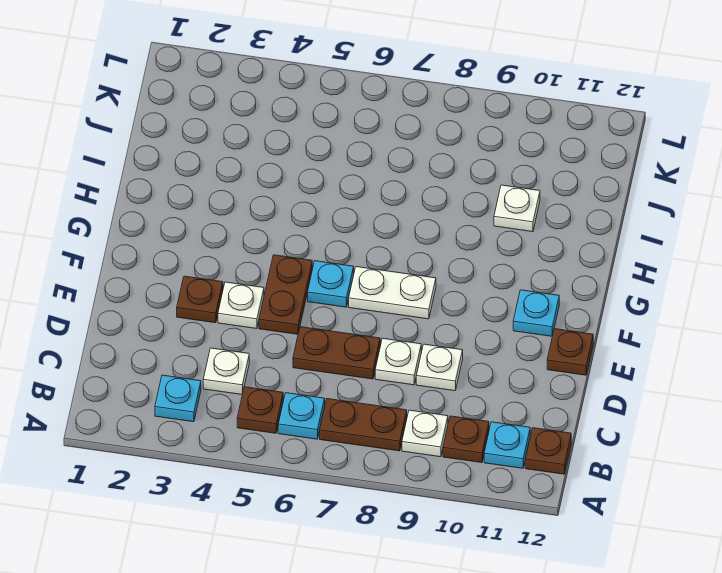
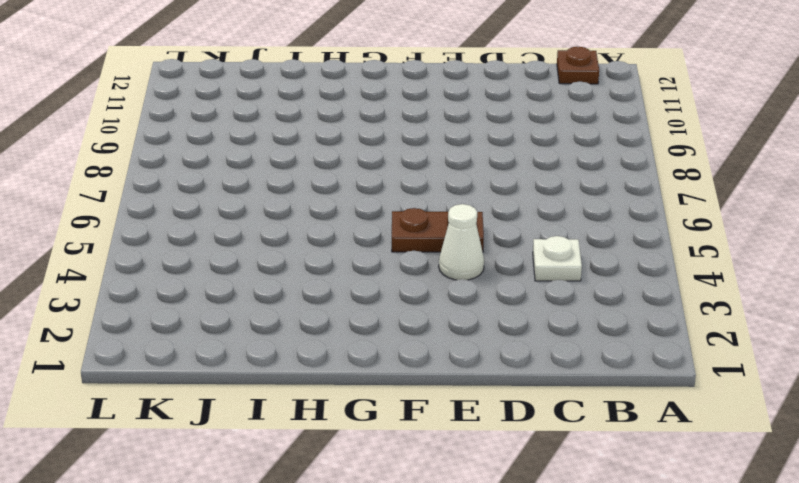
white cone E4 level 1 -> white plate E4 level 1
none -> cyan plate B3 level 1
none -> brown plate B5 level 1
none -> cyan plate B6 level 1

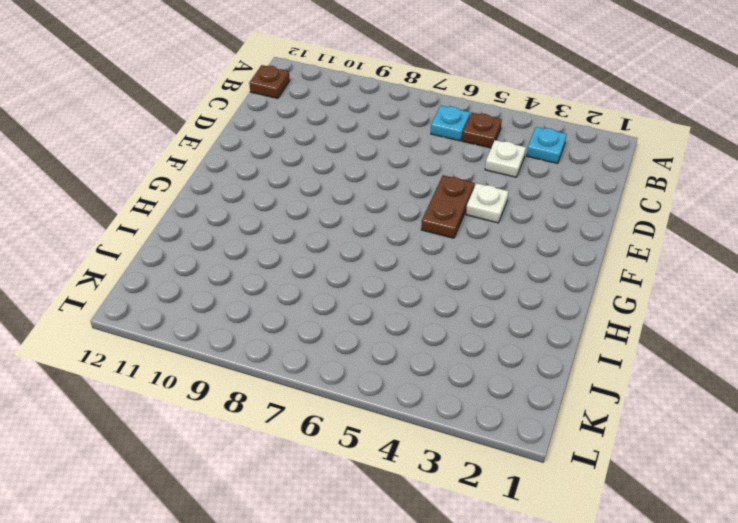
none -> brown plate B7:B8 level 1
none -> white plate B9 level 1
none -> brown plate B10 level 1

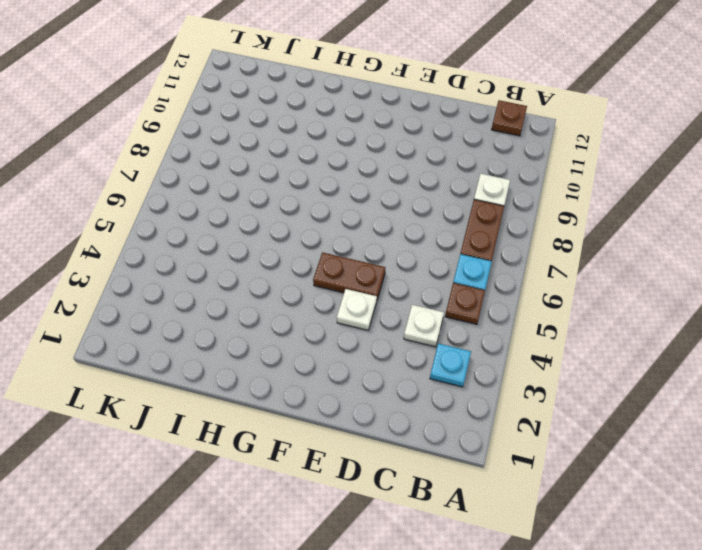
none -> brown plate B10 level 1
none -> cyan plate B11 level 1
none -> brown plate D6:D7 level 1

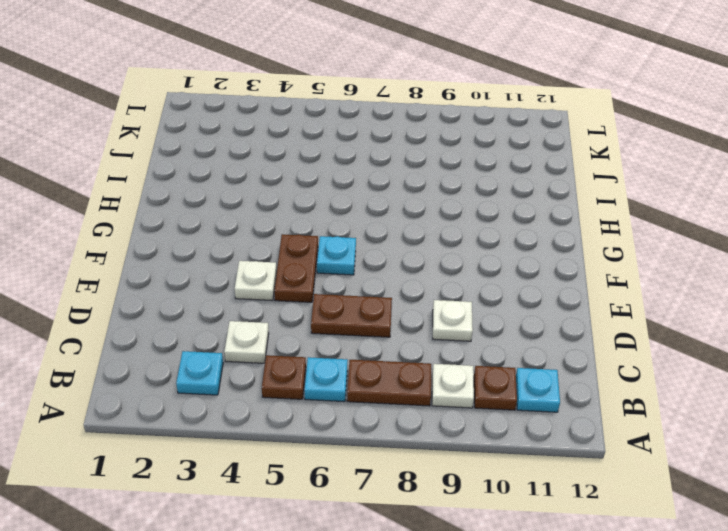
none -> brown plate B12 level 1
none -> white plate D8 level 1
none -> brown plate E3 level 1

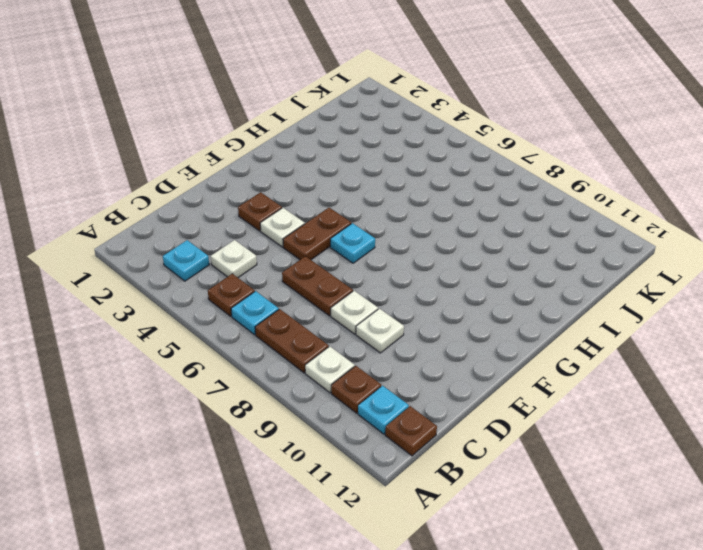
none -> brown plate E12 level 1
none -> white plate F7:F8 level 1
none -> cyan plate F11 level 1

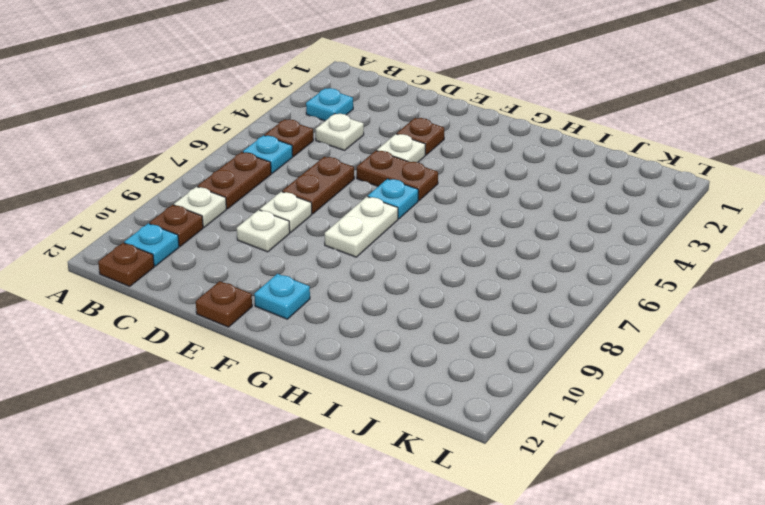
none -> white plate I10 level 1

--- EXERCISE DESCRIPTION ---
What lines hold the string "cyan"? Pick them out of the data.

--- EXERCISE OUTPUT ---
none -> cyan plate B3 level 1
none -> cyan plate B6 level 1
none -> cyan plate B11 level 1
none -> cyan plate F11 level 1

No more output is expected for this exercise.